Repeat every entry word for word, but leave the images out of your copy.

================================

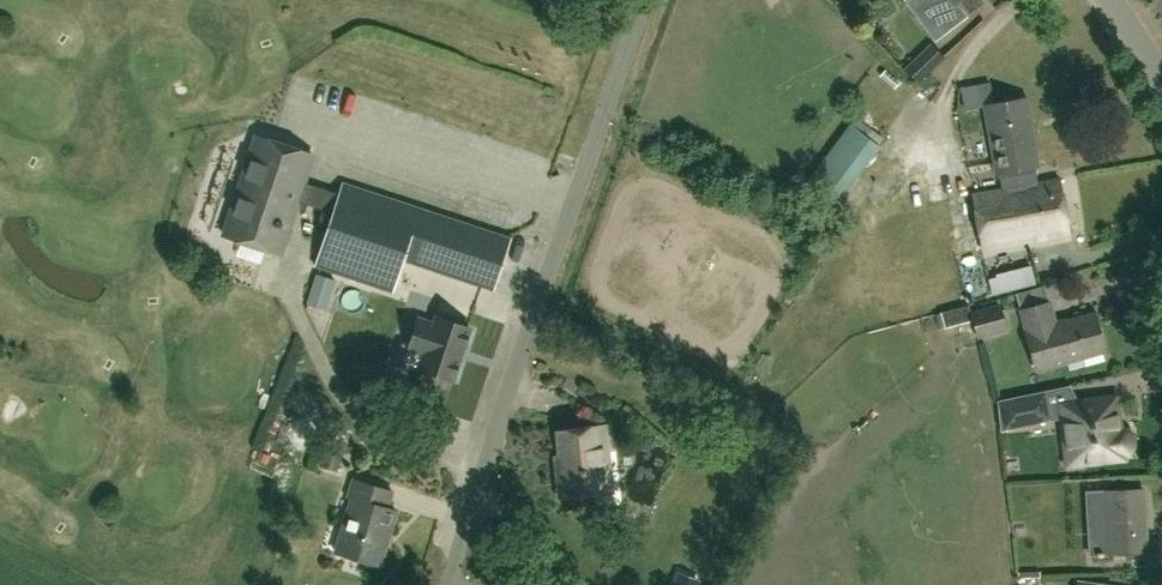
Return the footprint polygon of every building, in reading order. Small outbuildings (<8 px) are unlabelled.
[(925,2),(937,19),(943,15),(951,26),(964,17),(953,2),(956,0),(927,0),(925,2)] [(931,42),(910,62),(903,69),(916,82),(917,83),(924,76),(944,56),(931,42)] [(1002,188),(1036,182),(1033,167),(1038,166),(1032,131),(1029,131),(1023,99),(985,106),(997,173),(999,173),(1002,188)] [(849,125),(805,184),(834,206),(878,147),(849,125)] [(259,138),(226,238),(281,256),(297,207),(333,219),(317,268),(395,294),(405,261),(495,291),(512,240),(345,185),(340,200),(303,188),(314,156),(259,138)] [(981,247),(1069,231),(1060,177),(1036,182),(1002,188),(971,193),(981,247)] [(313,303),(332,309),(341,279),(322,273),(313,303)] [(1035,369),(1104,350),(1094,314),(1055,324),(1049,302),(1019,311),(1035,369)] [(968,304),(940,311),(941,312),(945,326),(945,327),(972,319),(977,338),(1007,330),(1000,303),(970,310),(968,304)] [(403,342),(395,364),(417,372),(418,368),(452,380),(470,329),(436,317),(434,324),(419,319),(410,345),(403,342)] [(1050,418),(1044,390),(998,400),(1000,429),(1050,418)] [(1077,401),(1059,403),(1061,422),(1063,437),(1066,465),(1083,463),(1123,458),(1123,455),(1129,453),(1129,452),(1132,448),(1133,443),(1132,438),(1130,433),(1126,429),(1120,428),(1117,429),(1115,415),(1118,415),(1116,396),(1077,401)] [(600,449),(609,448),(607,425),(557,430),(561,469),(556,470),(559,496),(605,491),(600,449)] [(340,552),(383,566),(400,511),(389,507),(394,491),(356,479),(351,496),(357,498),(340,552)] [(1142,489),(1083,492),(1084,506),(1087,554),(1113,553),(1131,552),(1137,551),(1146,551),(1145,535),(1142,489)] [(672,584),(697,584),(700,578),(677,570),(672,584)]
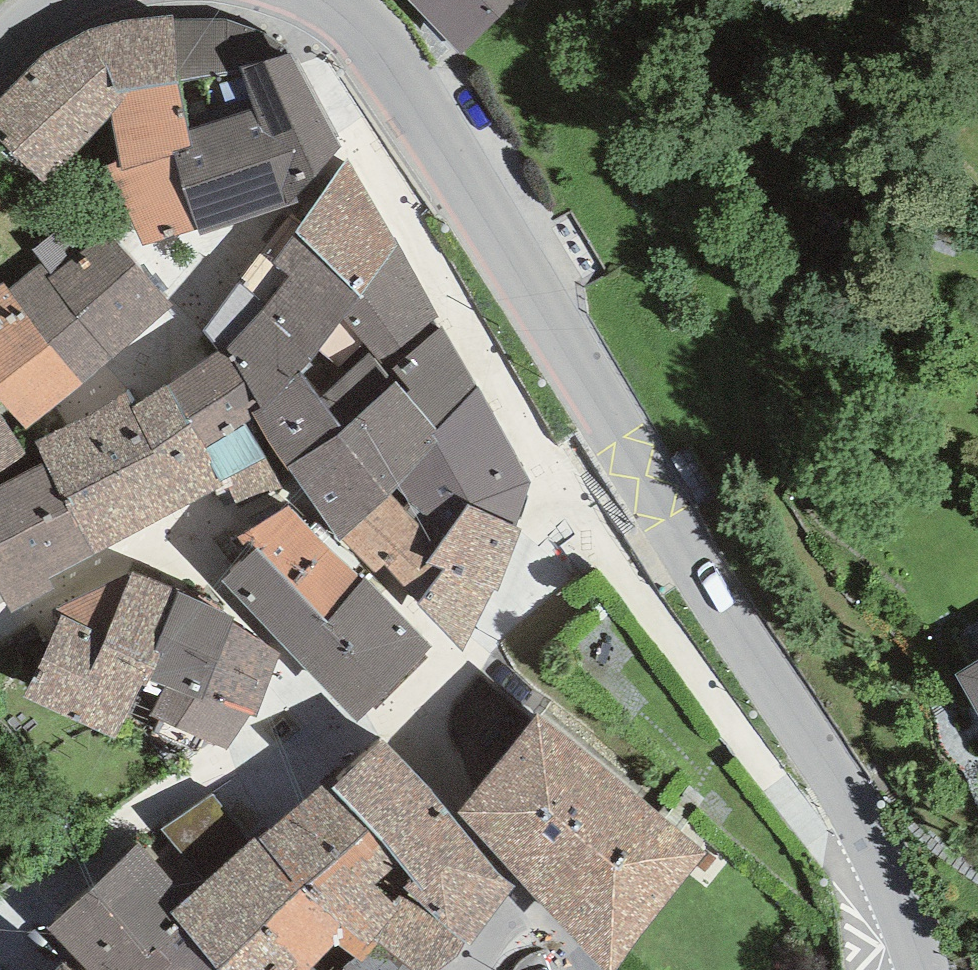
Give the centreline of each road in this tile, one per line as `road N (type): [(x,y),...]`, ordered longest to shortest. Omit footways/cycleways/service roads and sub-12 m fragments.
road 1 (tertiary): [(331,0),(368,22),(406,74),(661,509),(861,821),(922,969)]
road 2 (residential): [(403,716),(466,663),(520,597),(552,478),(356,130),(313,29),(313,0)]
road 3 (residential): [(403,716),(291,792),(209,791),(0,931)]

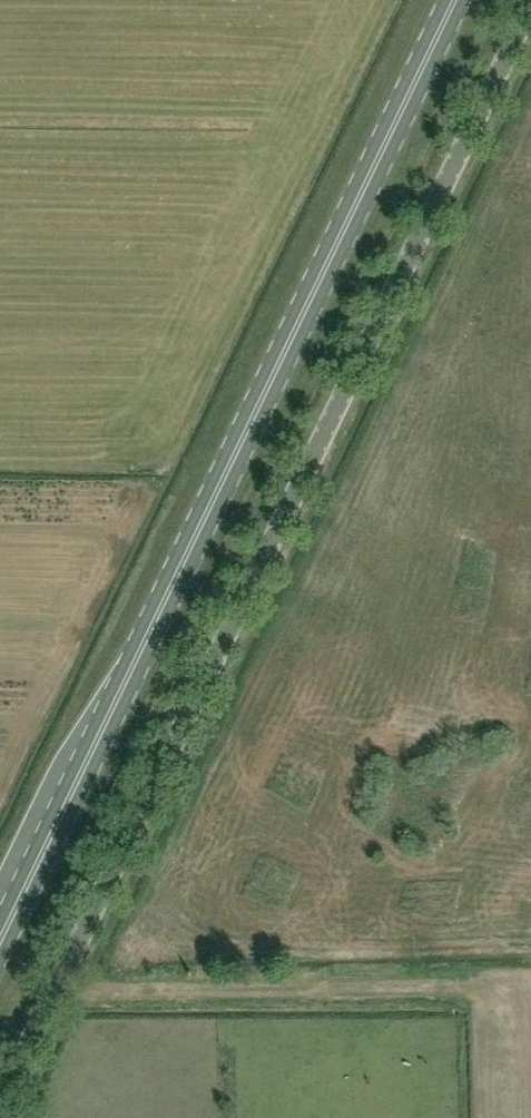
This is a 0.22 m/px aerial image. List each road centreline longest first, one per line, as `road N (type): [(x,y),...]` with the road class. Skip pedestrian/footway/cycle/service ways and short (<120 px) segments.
road 1 (unclassified): [(0,1107),(530,7)]
road 2 (primary): [(0,944),(455,0)]

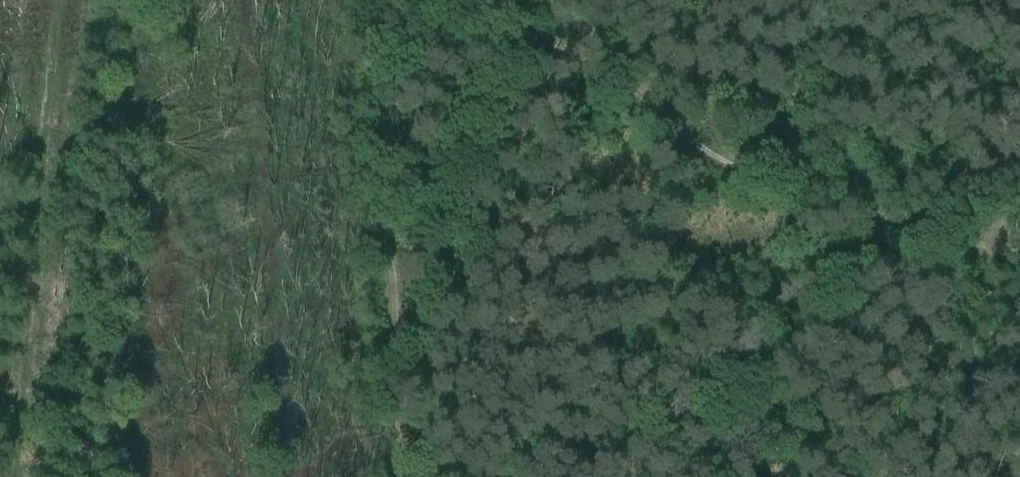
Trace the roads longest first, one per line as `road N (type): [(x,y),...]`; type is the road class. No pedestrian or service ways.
road 1 (track): [(928,236),(777,192),(696,147),(616,79),(510,28),(410,0)]
road 2 (track): [(374,0),(388,118),(383,208),(396,399),(410,476)]
road 3 (track): [(1019,94),(928,236)]

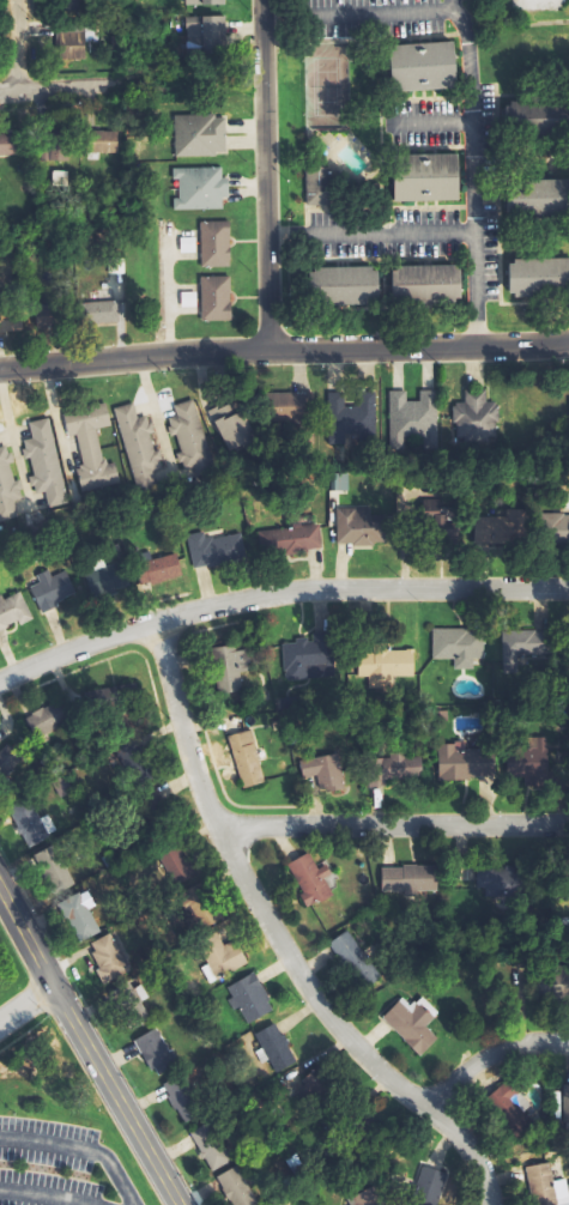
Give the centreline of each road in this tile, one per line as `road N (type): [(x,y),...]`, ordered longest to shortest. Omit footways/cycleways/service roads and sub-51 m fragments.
road 1 (residential): [(152,624),(216,825),(290,959),(364,1056),(462,1143),(488,1204)]
road 2 (residential): [(568,587),(261,597),(86,644),(0,682)]
road 3 (tertiary): [(0,369),(208,351),(568,340)]
road 4 (residential): [(568,823),(216,825)]
road 5 (residential): [(271,350),(265,0)]
road 6 (tertiary): [(53,983),(180,1204)]
road 7 (residential): [(424,1109),(496,1054),(568,1042)]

================================

The answer
Return the footprint polygon of every building, in reading order. Small outbuildings (<8 px) are unlabelled.
[(925,2),(937,19),(943,15),(951,26),(964,17),(953,2),(956,0),(927,0),(925,2)] [(931,42),(910,62),(903,69),(916,82),(917,83),(924,76),(944,56),(931,42)] [(1002,188),(1036,182),(1033,167),(1038,166),(1032,131),(1029,131),(1023,99),(985,106),(997,173),(999,173),(1002,188)] [(849,125),(805,184),(834,206),(878,147),(849,125)] [(259,138),(226,238),(281,256),(297,207),(333,219),(317,268),(395,294),(405,261),(495,291),(512,240),(345,185),(340,200),(303,188),(314,156),(259,138)] [(981,247),(1069,231),(1060,177),(1036,182),(1002,188),(971,193),(981,247)] [(313,303),(332,309),(341,279),(322,273),(313,303)] [(1035,369),(1104,350),(1094,314),(1055,324),(1049,302),(1019,311),(1035,369)] [(968,304),(940,311),(941,312),(945,326),(945,327),(972,319),(977,338),(1007,330),(1000,303),(970,310),(968,304)] [(403,342),(395,364),(417,372),(418,368),(452,380),(470,329),(436,317),(434,324),(419,319),(410,345),(403,342)] [(1050,418),(1044,390),(998,400),(1000,429),(1050,418)] [(1077,401),(1059,403),(1061,422),(1063,437),(1066,465),(1083,463),(1123,458),(1123,455),(1129,453),(1129,452),(1132,448),(1133,443),(1132,438),(1130,433),(1126,429),(1120,428),(1117,429),(1115,415),(1118,415),(1116,396),(1077,401)] [(600,449),(609,448),(607,425),(557,430),(561,469),(556,470),(559,496),(605,491),(600,449)] [(340,552),(383,566),(400,511),(389,507),(394,491),(356,479),(351,496),(357,498),(340,552)] [(1142,489),(1083,492),(1084,506),(1087,554),(1113,553),(1131,552),(1137,551),(1146,551),(1145,535),(1142,489)] [(672,584),(697,584),(700,578),(677,570),(672,584)]
Give the centreline of each road in this tile, one per line as `road N (type): [(x,y),...]`, ordered longest to shortest. Omit footways/cycleways/service roads and sub-12 m fragments.
road 1 (tertiary): [(331,0),(368,22),(406,74),(661,509),(861,821),(922,969)]
road 2 (residential): [(403,716),(466,663),(520,597),(552,478),(356,130),(313,29),(313,0)]
road 3 (residential): [(403,716),(291,792),(209,791),(0,931)]

This is a 0.22 m/px aerial image. List each road centreline longest first, one per line, as `road N (type): [(x,y),...]` with the road class. Skip pedestrian/footway/cycle/service ways and short (<120 px) segments.
road 1 (unclassified): [(0,1107),(530,7)]
road 2 (primary): [(0,944),(455,0)]

Trace the roads longest first, one per line as `road N (type): [(x,y),...]`; type is the road class. No pedestrian or service ways.
road 1 (track): [(928,236),(777,192),(696,147),(616,79),(510,28),(410,0)]
road 2 (track): [(374,0),(388,118),(383,208),(396,399),(410,476)]
road 3 (track): [(1019,94),(928,236)]

Give the centreline of each road in this tile, one per line as `road N (type): [(x,y),...]`, ordered longest to shortest. Omit footways/cycleways/service roads and sub-51 m fragments.
road 1 (residential): [(152,624),(216,825),(290,959),(364,1056),(462,1143),(488,1204)]
road 2 (residential): [(568,587),(261,597),(86,644),(0,682)]
road 3 (tertiary): [(0,369),(208,351),(568,340)]
road 4 (residential): [(568,823),(216,825)]
road 5 (residential): [(271,350),(265,0)]
road 6 (tertiary): [(53,983),(180,1204)]
road 7 (residential): [(424,1109),(496,1054),(568,1042)]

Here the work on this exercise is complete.